▶ _TASK STATEMENT_
Lines from the one containing "U102: NOR (in" to the end of the data below are to be restated exactly, with both ends included and nothing else.

(Stored data entries)
☆ ☆ ☆ ☆ ☆ ☆ ☆
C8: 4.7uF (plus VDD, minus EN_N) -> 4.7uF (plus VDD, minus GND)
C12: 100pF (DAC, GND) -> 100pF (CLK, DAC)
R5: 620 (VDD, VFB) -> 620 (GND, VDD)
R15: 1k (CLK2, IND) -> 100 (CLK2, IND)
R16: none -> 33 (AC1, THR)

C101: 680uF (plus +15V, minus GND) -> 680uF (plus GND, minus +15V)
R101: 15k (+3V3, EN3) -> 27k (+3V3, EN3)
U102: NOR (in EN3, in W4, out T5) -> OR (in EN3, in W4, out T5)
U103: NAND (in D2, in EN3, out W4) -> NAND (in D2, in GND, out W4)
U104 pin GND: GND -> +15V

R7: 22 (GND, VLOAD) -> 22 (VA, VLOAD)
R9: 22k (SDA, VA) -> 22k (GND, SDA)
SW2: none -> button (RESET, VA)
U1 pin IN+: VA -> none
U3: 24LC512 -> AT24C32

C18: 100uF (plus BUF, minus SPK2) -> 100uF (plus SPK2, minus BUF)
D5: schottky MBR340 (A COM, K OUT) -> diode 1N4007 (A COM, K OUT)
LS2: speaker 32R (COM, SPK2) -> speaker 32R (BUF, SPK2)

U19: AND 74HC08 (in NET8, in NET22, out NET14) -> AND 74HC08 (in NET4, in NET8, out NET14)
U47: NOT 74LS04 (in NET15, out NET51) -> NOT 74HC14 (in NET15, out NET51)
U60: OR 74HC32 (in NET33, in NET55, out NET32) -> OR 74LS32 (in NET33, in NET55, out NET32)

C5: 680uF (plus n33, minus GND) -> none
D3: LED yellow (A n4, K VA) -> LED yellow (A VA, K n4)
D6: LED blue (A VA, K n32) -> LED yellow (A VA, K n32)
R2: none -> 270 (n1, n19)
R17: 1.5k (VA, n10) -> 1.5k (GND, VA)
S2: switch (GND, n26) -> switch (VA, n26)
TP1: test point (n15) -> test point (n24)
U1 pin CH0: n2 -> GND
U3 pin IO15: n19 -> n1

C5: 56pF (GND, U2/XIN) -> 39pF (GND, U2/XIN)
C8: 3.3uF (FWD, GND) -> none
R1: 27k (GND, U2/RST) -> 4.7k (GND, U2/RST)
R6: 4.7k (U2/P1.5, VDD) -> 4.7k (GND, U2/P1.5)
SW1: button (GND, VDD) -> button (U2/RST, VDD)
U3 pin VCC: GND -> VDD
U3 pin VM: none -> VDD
☆ ☆ ☆ ☆ ☆ ☆ ☆
▶ _EXERCISE RESULT_
U102: NOR (in EN3, in W4, out T5) -> OR (in EN3, in W4, out T5)
U103: NAND (in D2, in EN3, out W4) -> NAND (in D2, in GND, out W4)
U104 pin GND: GND -> +15V

R7: 22 (GND, VLOAD) -> 22 (VA, VLOAD)
R9: 22k (SDA, VA) -> 22k (GND, SDA)
SW2: none -> button (RESET, VA)
U1 pin IN+: VA -> none
U3: 24LC512 -> AT24C32

C18: 100uF (plus BUF, minus SPK2) -> 100uF (plus SPK2, minus BUF)
D5: schottky MBR340 (A COM, K OUT) -> diode 1N4007 (A COM, K OUT)
LS2: speaker 32R (COM, SPK2) -> speaker 32R (BUF, SPK2)

U19: AND 74HC08 (in NET8, in NET22, out NET14) -> AND 74HC08 (in NET4, in NET8, out NET14)
U47: NOT 74LS04 (in NET15, out NET51) -> NOT 74HC14 (in NET15, out NET51)
U60: OR 74HC32 (in NET33, in NET55, out NET32) -> OR 74LS32 (in NET33, in NET55, out NET32)

C5: 680uF (plus n33, minus GND) -> none
D3: LED yellow (A n4, K VA) -> LED yellow (A VA, K n4)
D6: LED blue (A VA, K n32) -> LED yellow (A VA, K n32)
R2: none -> 270 (n1, n19)
R17: 1.5k (VA, n10) -> 1.5k (GND, VA)
S2: switch (GND, n26) -> switch (VA, n26)
TP1: test point (n15) -> test point (n24)
U1 pin CH0: n2 -> GND
U3 pin IO15: n19 -> n1

C5: 56pF (GND, U2/XIN) -> 39pF (GND, U2/XIN)
C8: 3.3uF (FWD, GND) -> none
R1: 27k (GND, U2/RST) -> 4.7k (GND, U2/RST)
R6: 4.7k (U2/P1.5, VDD) -> 4.7k (GND, U2/P1.5)
SW1: button (GND, VDD) -> button (U2/RST, VDD)
U3 pin VCC: GND -> VDD
U3 pin VM: none -> VDD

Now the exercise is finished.